Dataset entries
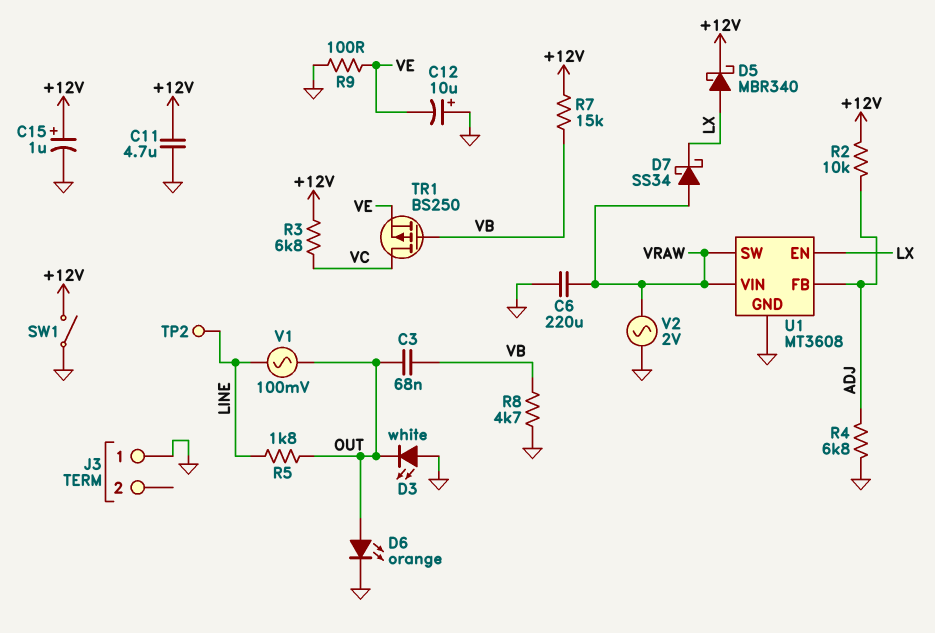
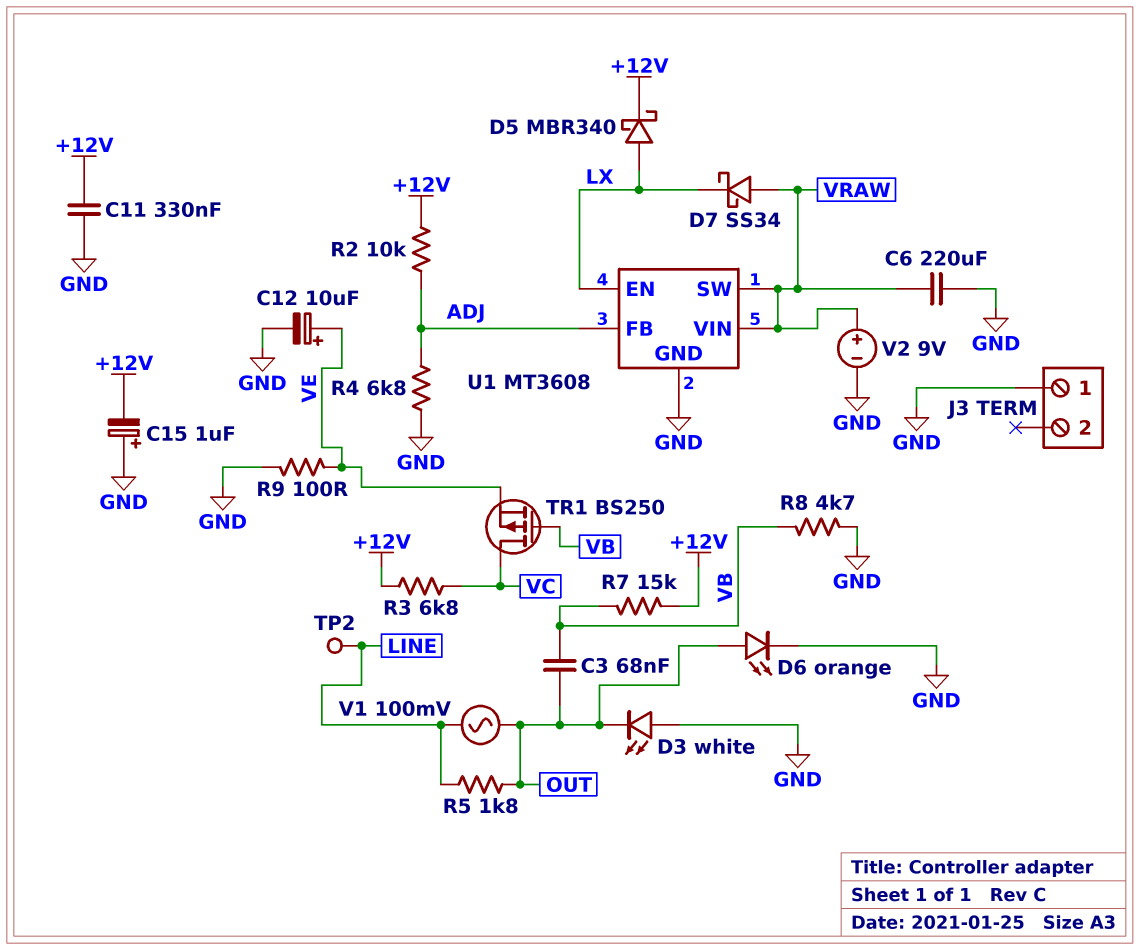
C11: 4.7uF (+12V, GND) -> 330nF (+12V, GND)
C12: 10uF (plus GND, minus VE) -> 10uF (plus VE, minus GND)
C15: 1uF (plus +12V, minus GND) -> 1uF (plus GND, minus +12V)
SW1: switch (+12V, GND) -> none
V2: AC 2V (GND, VRAW) -> 9V (plus VRAW, minus GND)

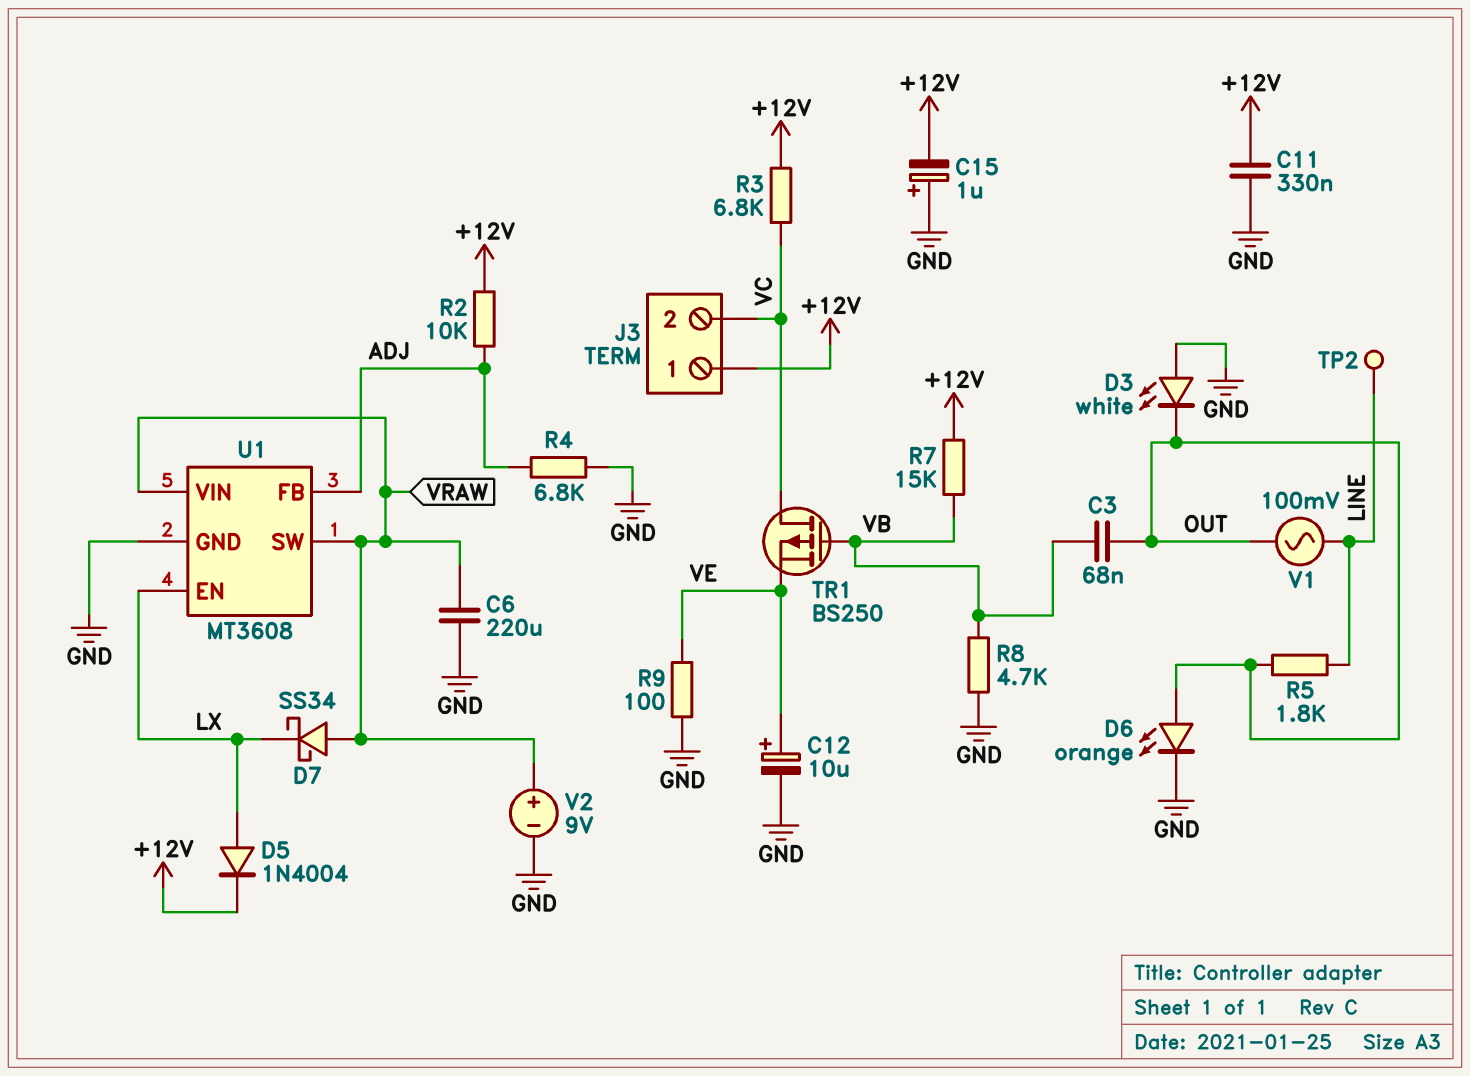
D5: schottky MBR340 (A LX, K +12V) -> diode 1N4004 (A LX, K +12V)
J3 pin 1: GND -> +12V
J3 pin 2: none -> VC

EXERCISE REQUIREMENTS
The copy you write out must match the entries word for word, minus their pictures.

EXERCISE ANSWER
C11: 4.7uF (+12V, GND) -> 330nF (+12V, GND)
C12: 10uF (plus GND, minus VE) -> 10uF (plus VE, minus GND)
C15: 1uF (plus +12V, minus GND) -> 1uF (plus GND, minus +12V)
SW1: switch (+12V, GND) -> none
V2: AC 2V (GND, VRAW) -> 9V (plus VRAW, minus GND)

D5: schottky MBR340 (A LX, K +12V) -> diode 1N4004 (A LX, K +12V)
J3 pin 1: GND -> +12V
J3 pin 2: none -> VC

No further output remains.